■ Instructions for the task
Restate word for word the lines that run from the one containing "black 1x1 cone [317,445,360,515]" to the last line of the data, both ends included.

━━ Task inputs

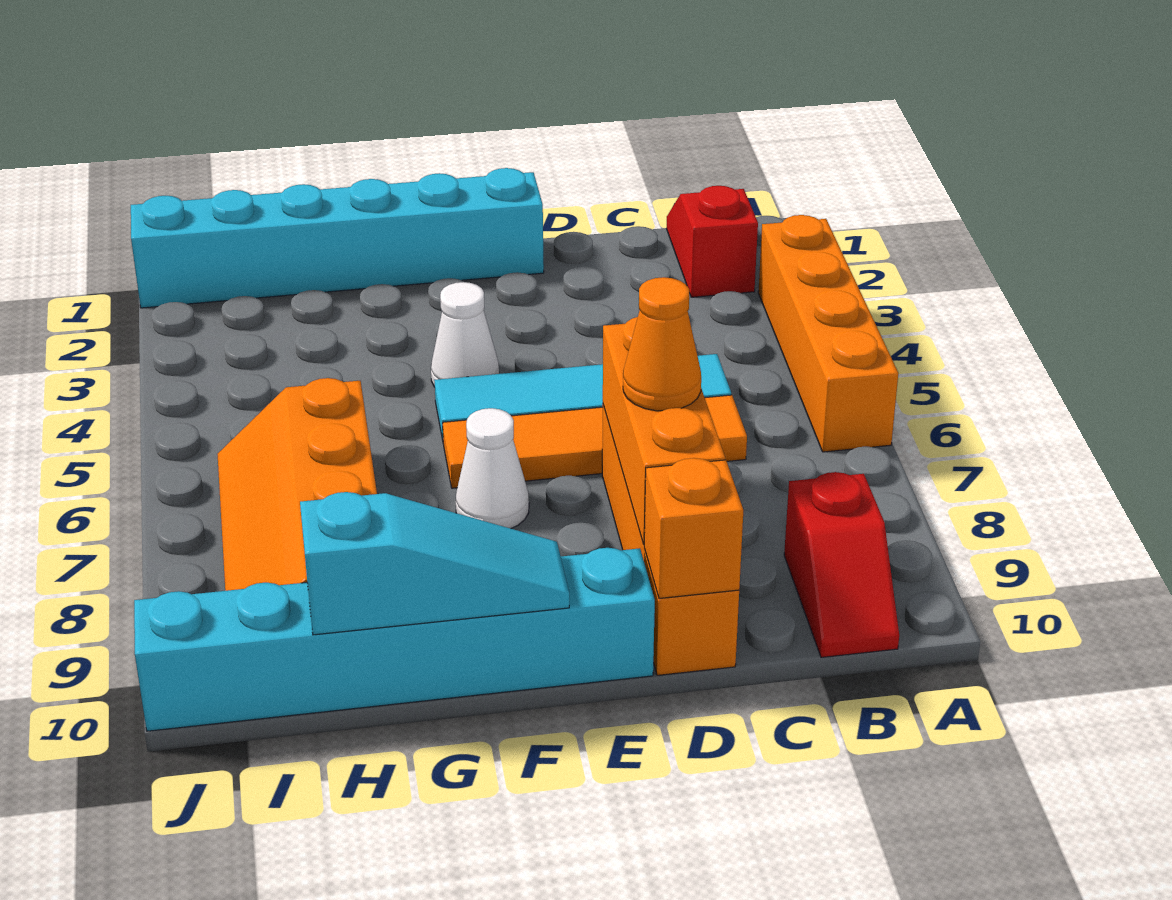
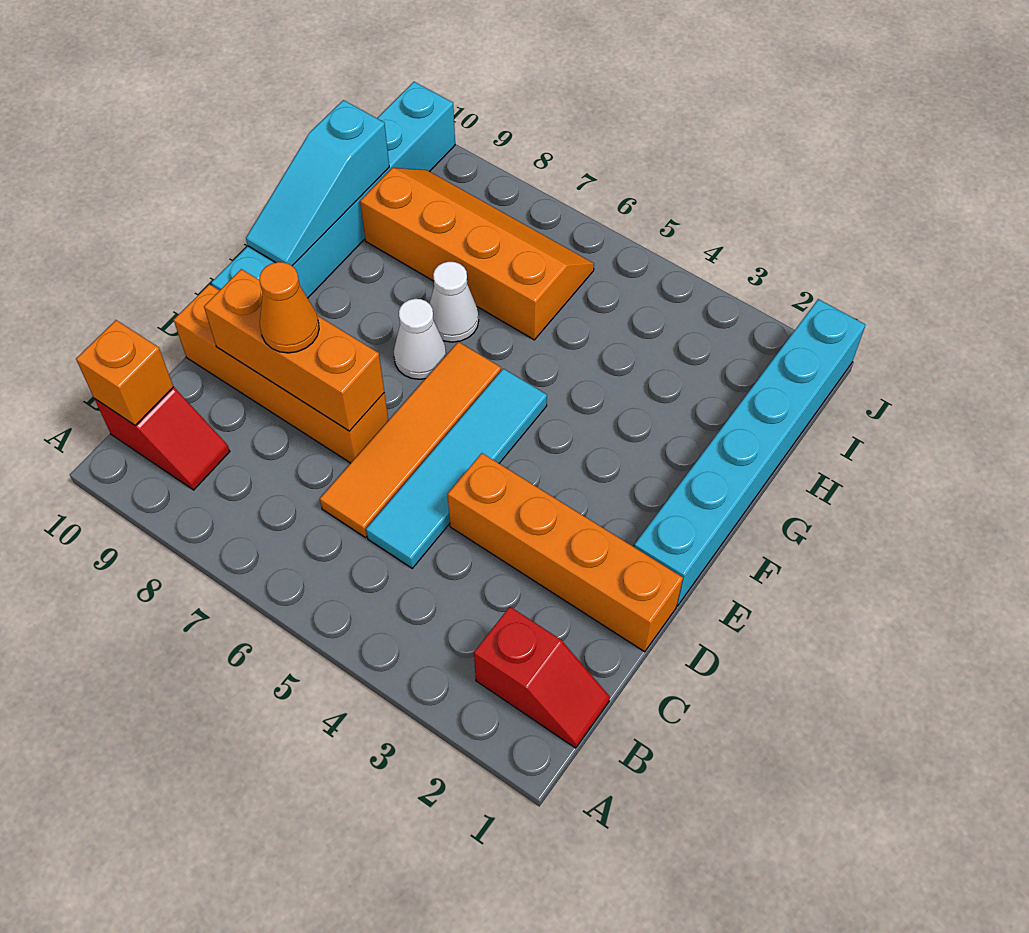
orange 1x4 brick [758,215,898,452] -> orange 1x4 brick moved to [448,453,683,652]
red 1x2 slope [784,472,899,657] -> red 1x2 slope turned to [95,387,230,490]
orange 1x1 brick [644,458,743,598] -> orange 1x1 brick moved to [76,320,173,426]
white 1x1 cone [431,282,499,387] -> white 1x1 cone moved to [429,262,479,342]

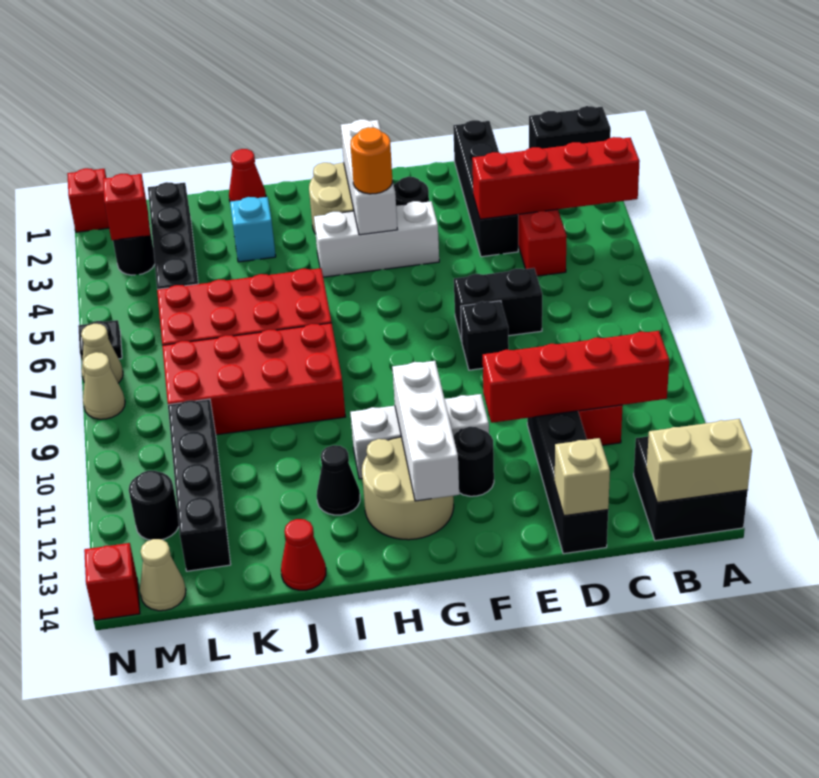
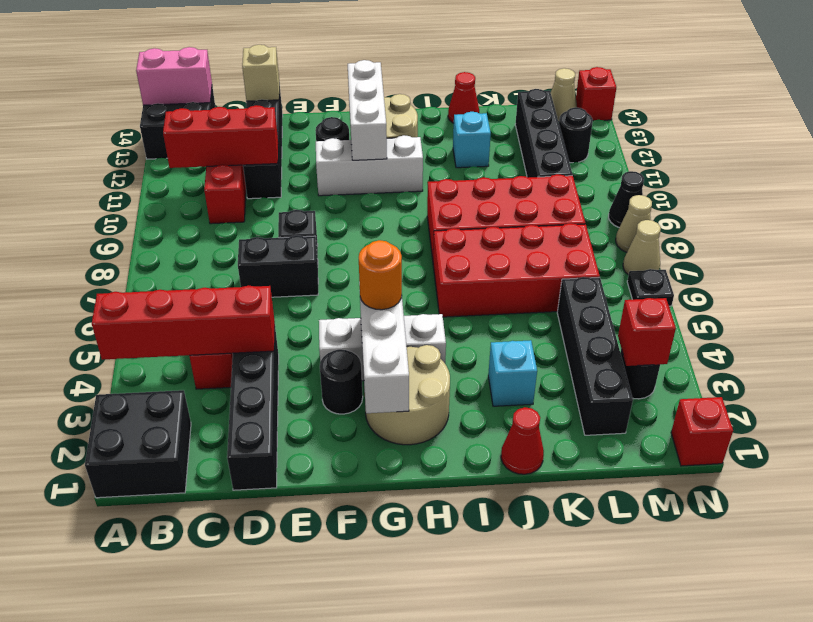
black 1x2 brick [529,106,611,149] -> black 2x2 brick [85,390,191,498]
tan 1x2 brick [647,419,752,503] -> pink 1x2 brick [136,47,212,105]
red 1x4 brick [483,331,669,423] -> red 1x3 brick [163,105,278,168]
black 1x1 cone [317,445,360,515] -> black 1x1 cone moved to [609,171,644,227]
none -> cyan 1x1 brick [453,112,491,168]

━━━━

■ Reply to the exercise
black 1x1 cone [317,445,360,515] -> black 1x1 cone moved to [609,171,644,227]
none -> cyan 1x1 brick [453,112,491,168]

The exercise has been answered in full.